◆ About this exercise: Output the full listing exactly, character for character.

+++

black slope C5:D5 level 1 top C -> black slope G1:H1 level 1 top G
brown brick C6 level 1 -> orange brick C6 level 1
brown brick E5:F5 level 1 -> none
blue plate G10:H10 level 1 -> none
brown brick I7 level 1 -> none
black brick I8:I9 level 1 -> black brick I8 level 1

+++

◆ Task output:
black slope C5:D5 level 1 top C -> black slope G1:H1 level 1 top G
brown brick C6 level 1 -> orange brick C6 level 1
brown brick E5:F5 level 1 -> none
blue plate G10:H10 level 1 -> none
brown brick I7 level 1 -> none
black brick I8:I9 level 1 -> black brick I8 level 1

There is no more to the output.